Segment Start: Records provided

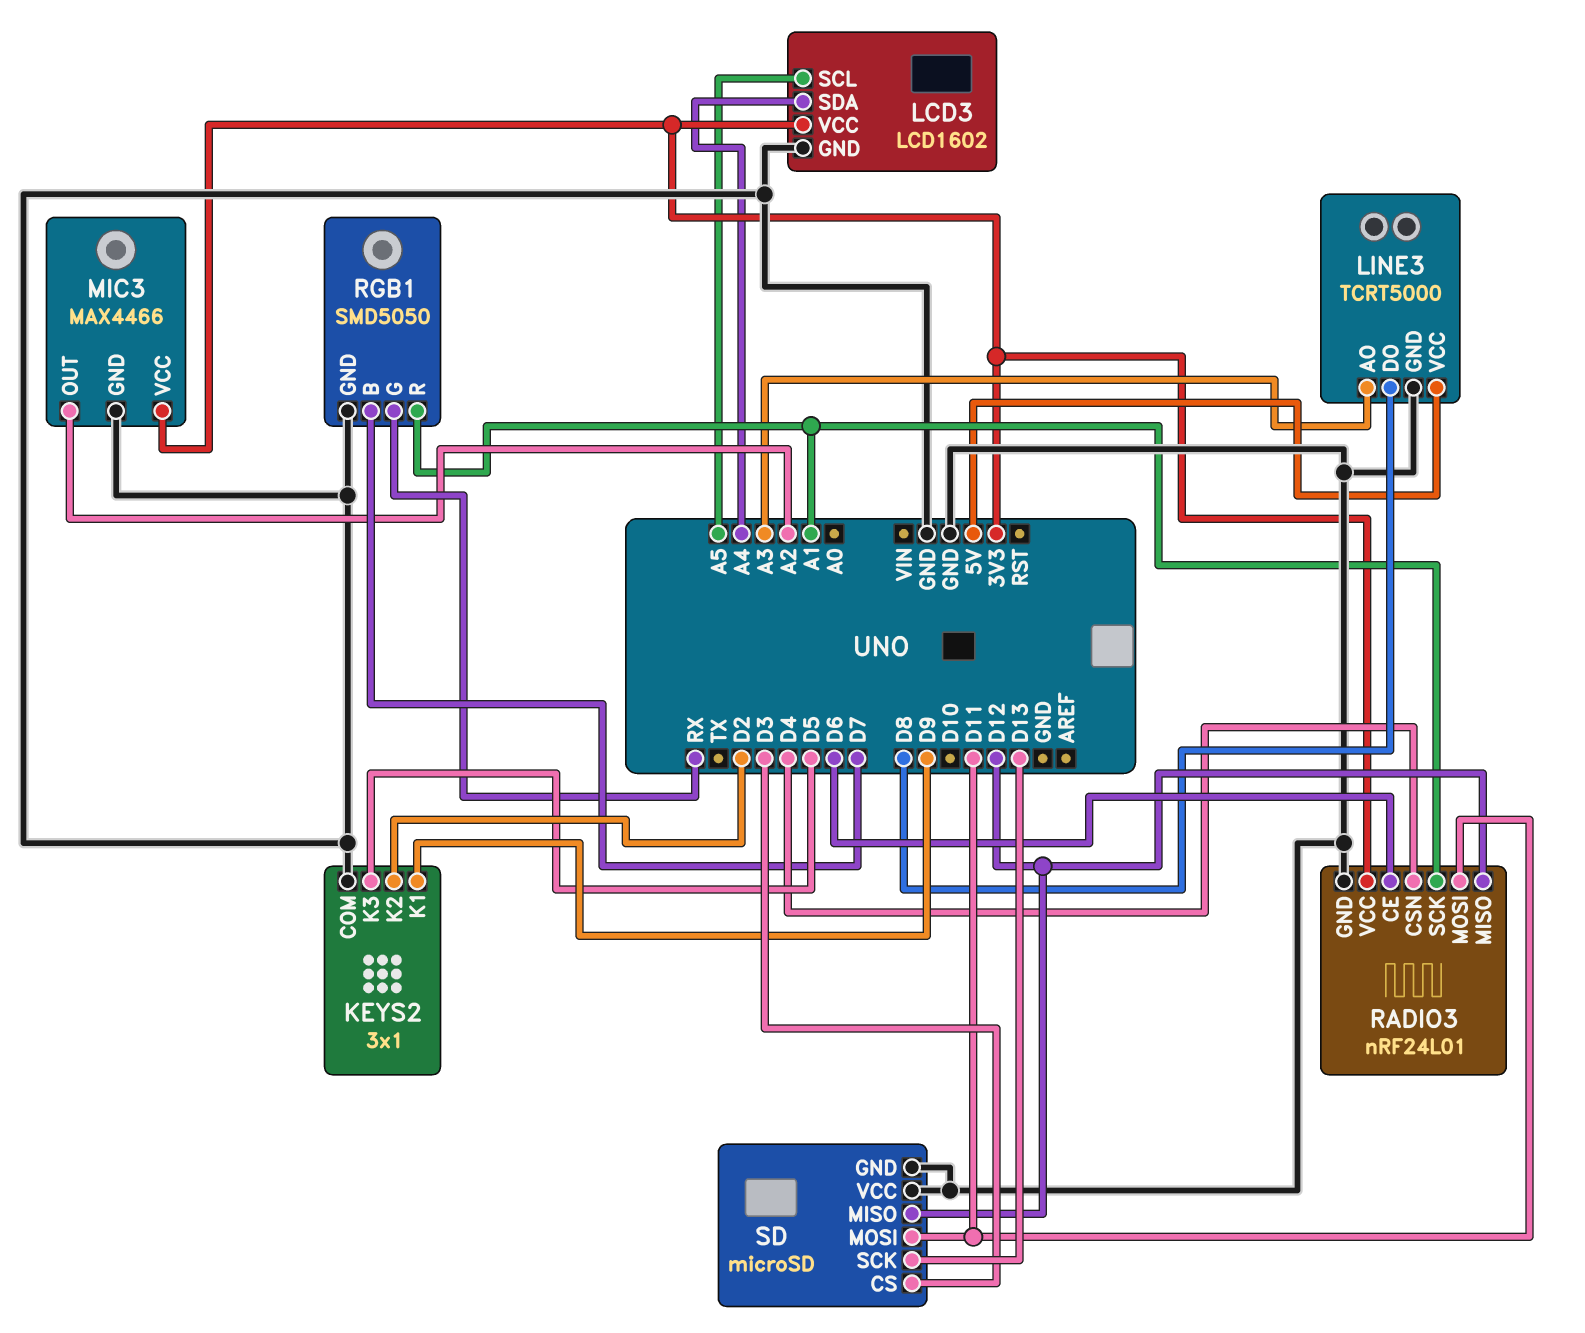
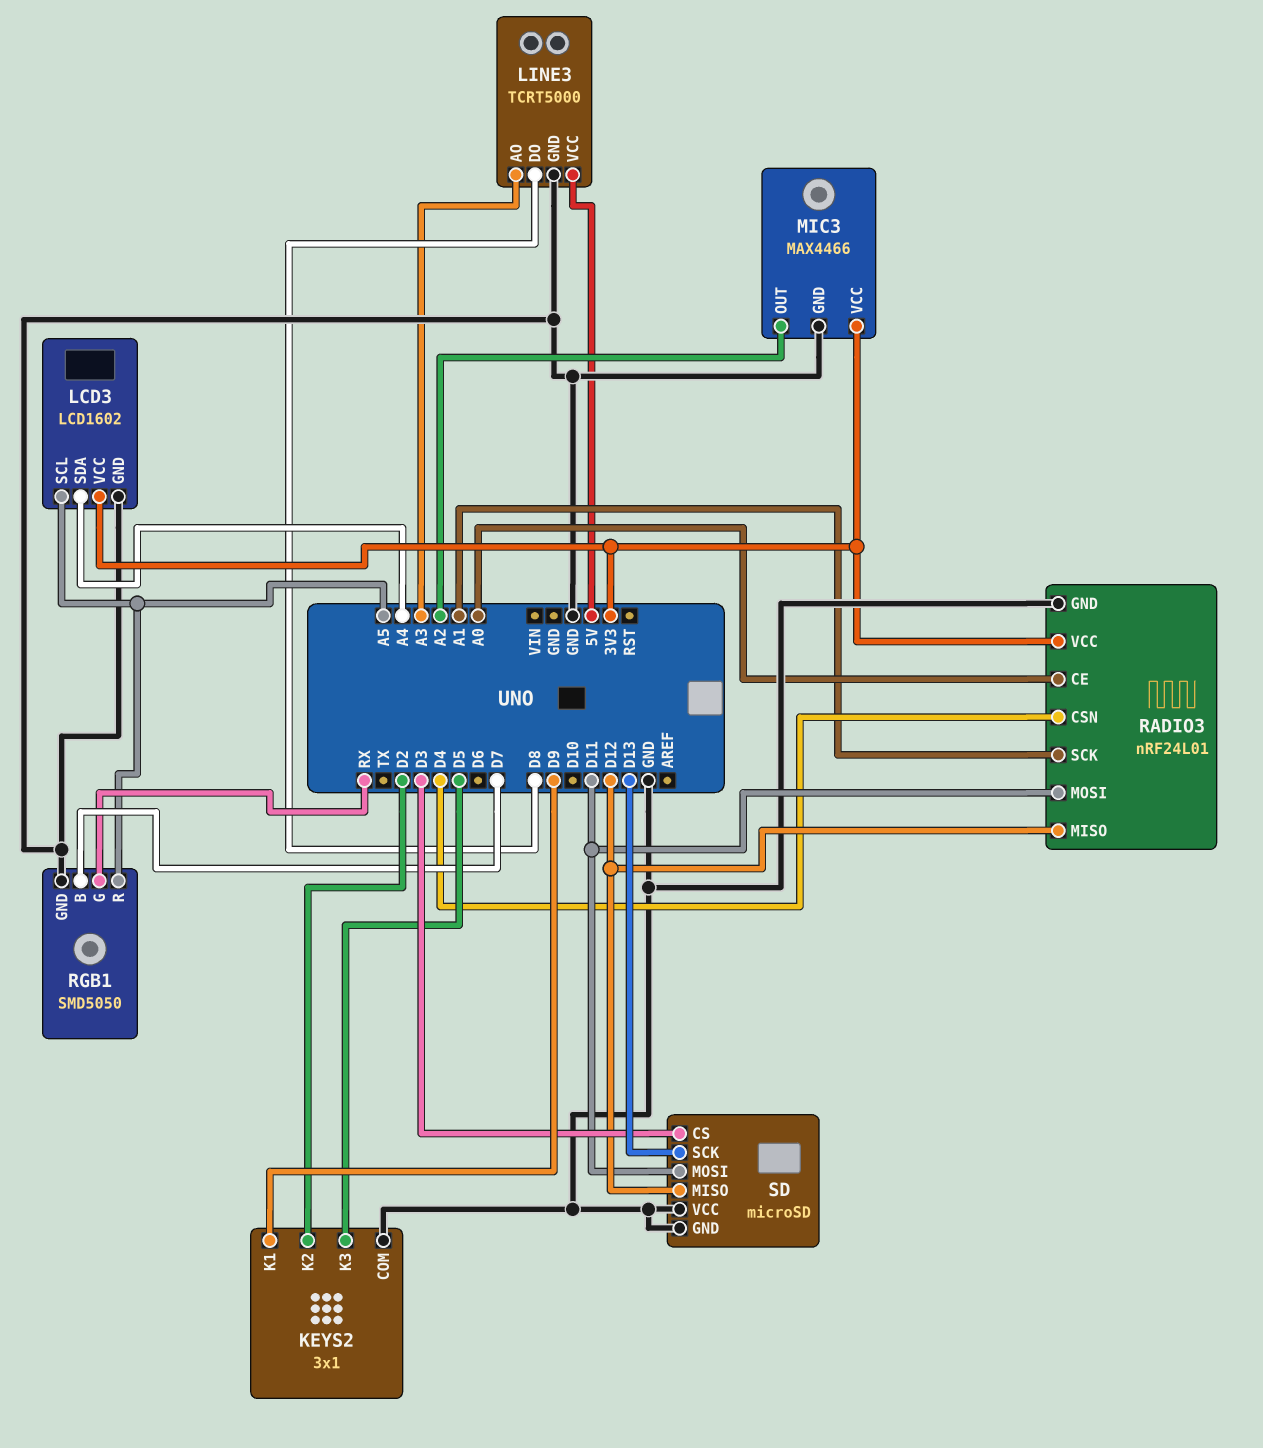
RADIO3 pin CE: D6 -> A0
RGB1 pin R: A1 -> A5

Segment End: Records provided
Segment Start: Records provided

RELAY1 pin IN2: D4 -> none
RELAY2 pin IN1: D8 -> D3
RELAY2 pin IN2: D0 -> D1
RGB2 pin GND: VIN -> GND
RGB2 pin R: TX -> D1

Segment End: Records provided

Action item: From the listing above, repeat exactly the lines starting at the line that includes "RELAY2 pin IN1: D8 -> D3" and ending at the line that includes "RGB2 pin R: TX -> D1", with nothing outside that span.

The completed task:
RELAY2 pin IN1: D8 -> D3
RELAY2 pin IN2: D0 -> D1
RGB2 pin GND: VIN -> GND
RGB2 pin R: TX -> D1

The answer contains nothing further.